_How to complete this task_: In the listing that follows, the lines starting at the one containing "camera: 65 degrees left, 10 degrees up" and ending at the one containing "black egg <449" are to be returned exactly, both boundary lines included, and no others.

★ ★ ★ ★ ★

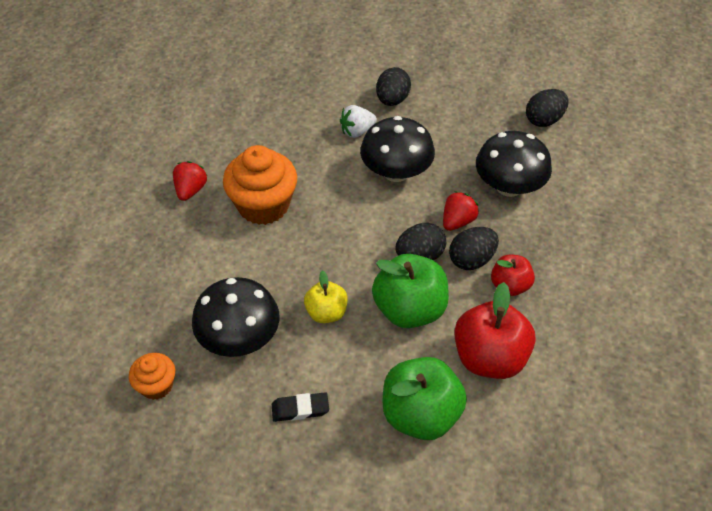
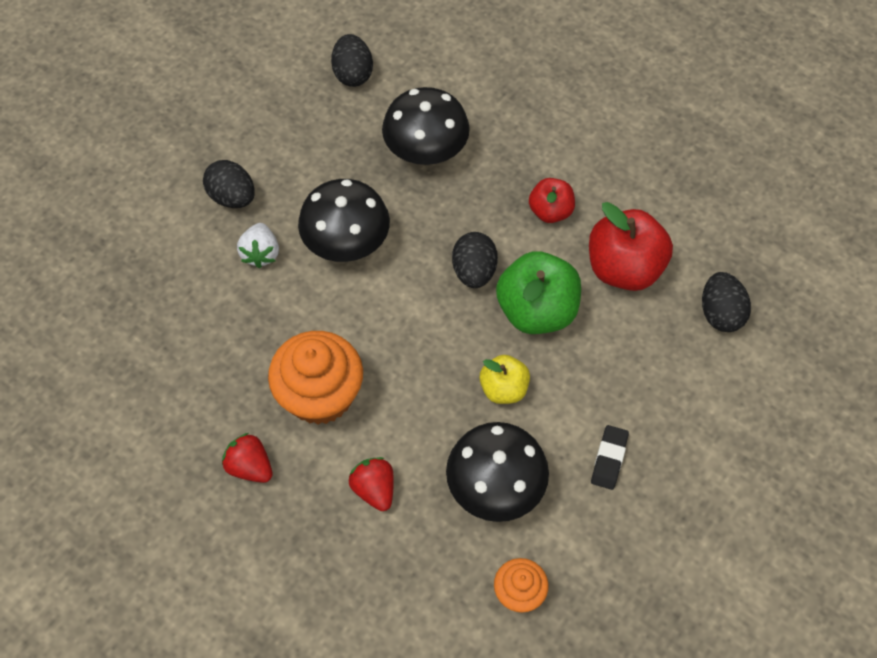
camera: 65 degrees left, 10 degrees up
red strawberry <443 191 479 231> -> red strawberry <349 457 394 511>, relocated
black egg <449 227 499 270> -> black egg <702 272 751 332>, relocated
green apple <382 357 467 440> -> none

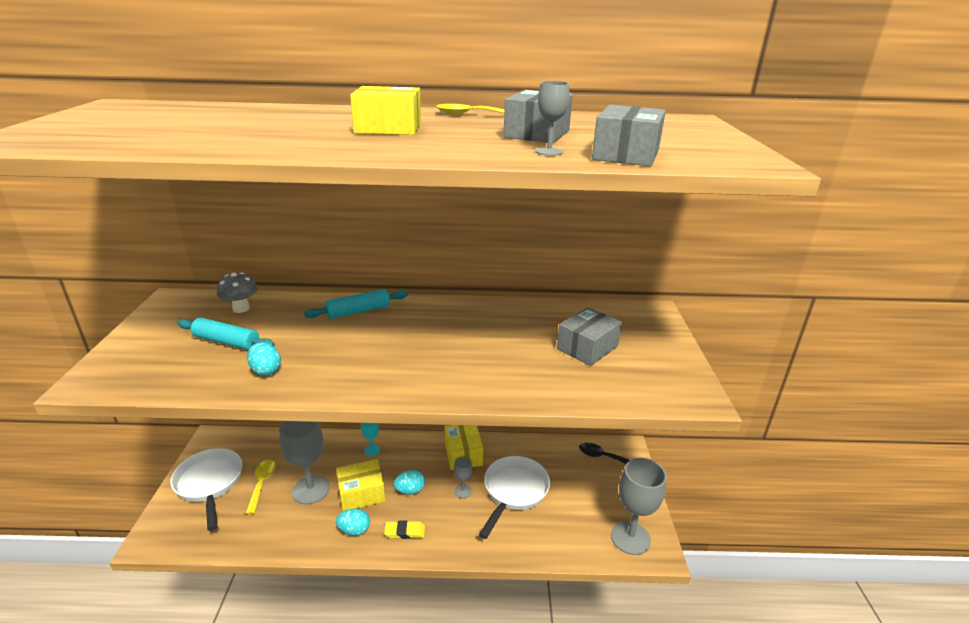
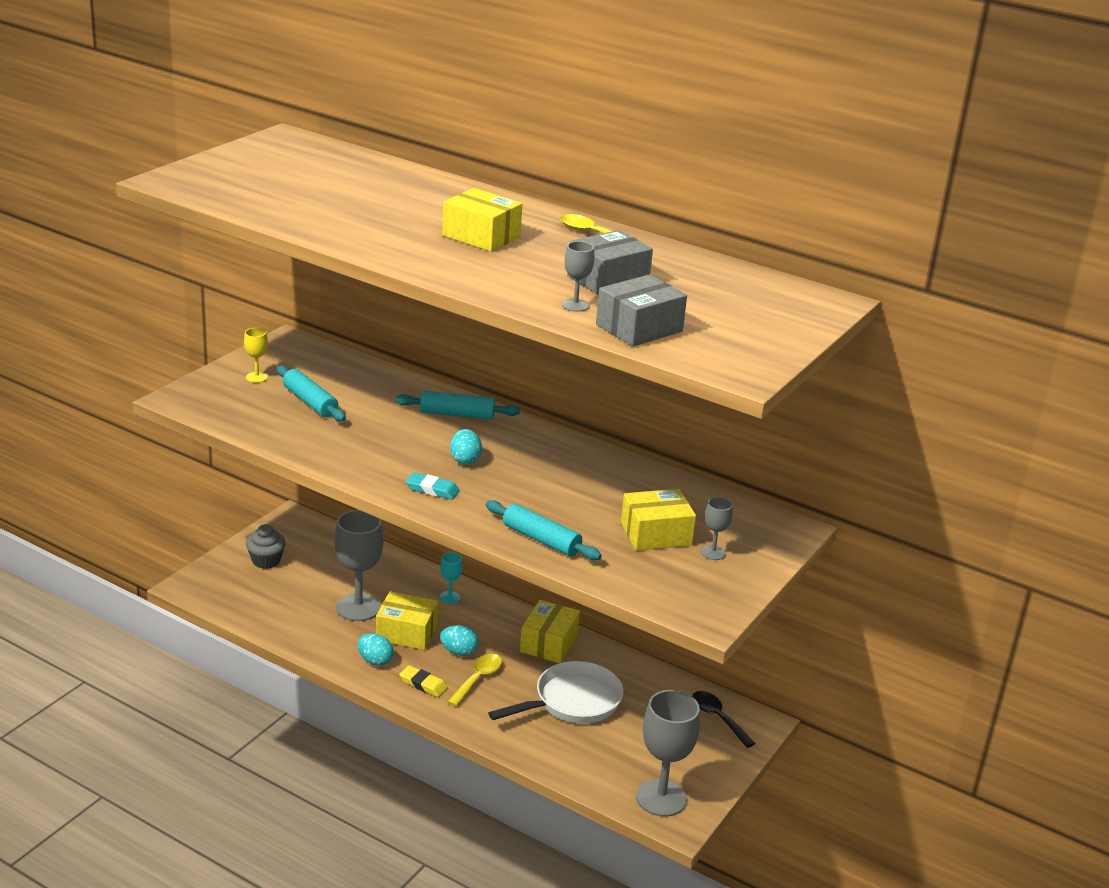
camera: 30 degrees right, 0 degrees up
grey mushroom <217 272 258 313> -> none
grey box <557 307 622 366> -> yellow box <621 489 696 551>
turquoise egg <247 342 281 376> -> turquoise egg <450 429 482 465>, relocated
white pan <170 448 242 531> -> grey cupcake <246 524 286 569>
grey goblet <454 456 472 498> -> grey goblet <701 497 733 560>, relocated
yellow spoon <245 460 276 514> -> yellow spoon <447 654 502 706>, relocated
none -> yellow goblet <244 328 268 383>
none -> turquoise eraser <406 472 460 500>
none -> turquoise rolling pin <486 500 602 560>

★ ★ ★ ★ ★

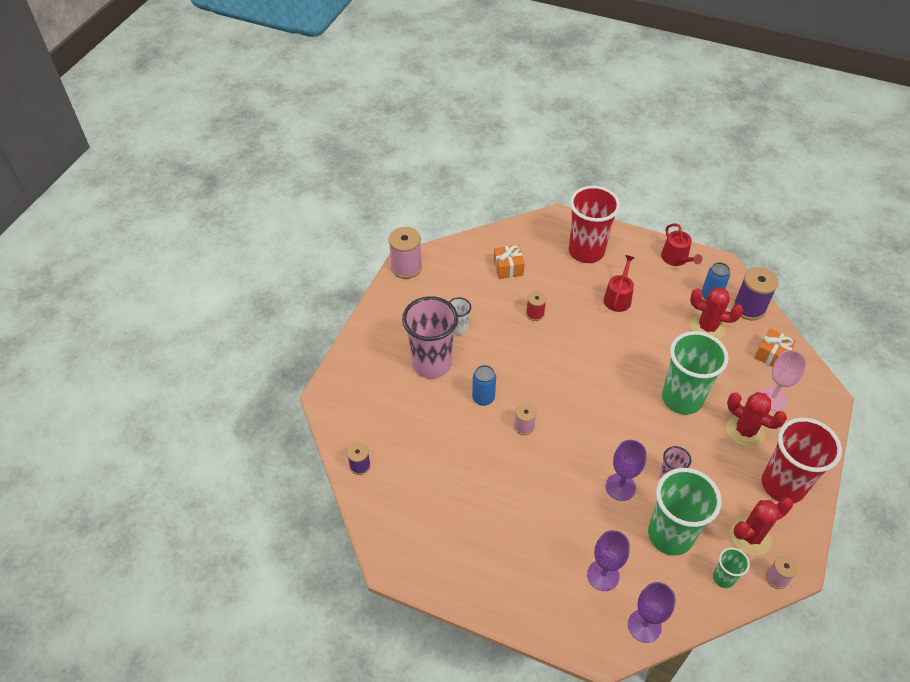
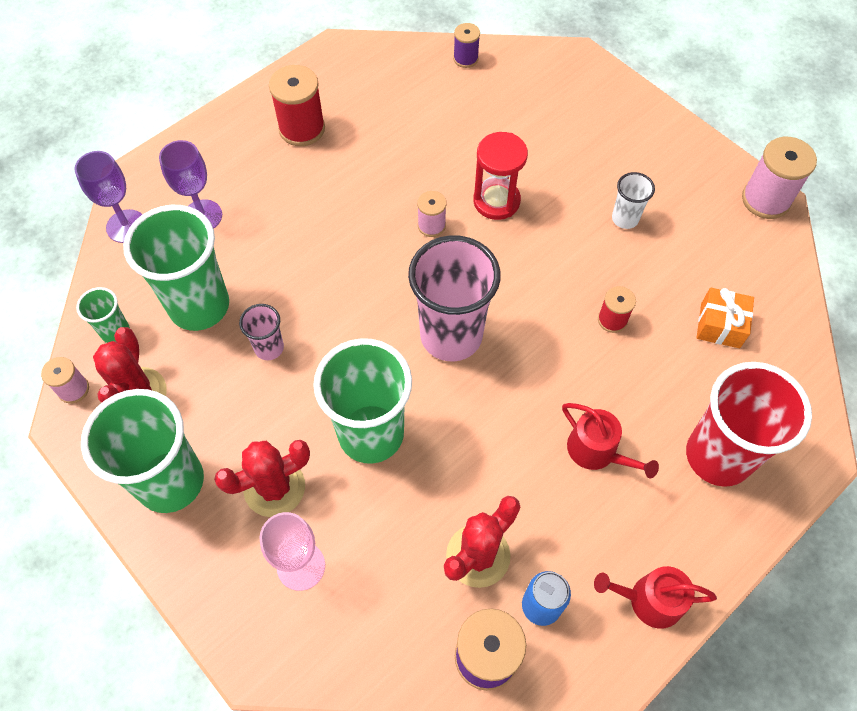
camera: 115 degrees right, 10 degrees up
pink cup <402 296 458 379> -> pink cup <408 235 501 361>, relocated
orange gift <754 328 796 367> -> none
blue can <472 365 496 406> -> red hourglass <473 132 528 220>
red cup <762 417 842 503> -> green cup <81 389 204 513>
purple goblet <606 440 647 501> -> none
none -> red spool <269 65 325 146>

★ ★ ★ ★ ★

_Task response_:
camera: 65 degrees left, 10 degrees up
red strawberry <443 191 479 231> -> red strawberry <349 457 394 511>, relocated
black egg <449 227 499 270> -> black egg <702 272 751 332>, relocated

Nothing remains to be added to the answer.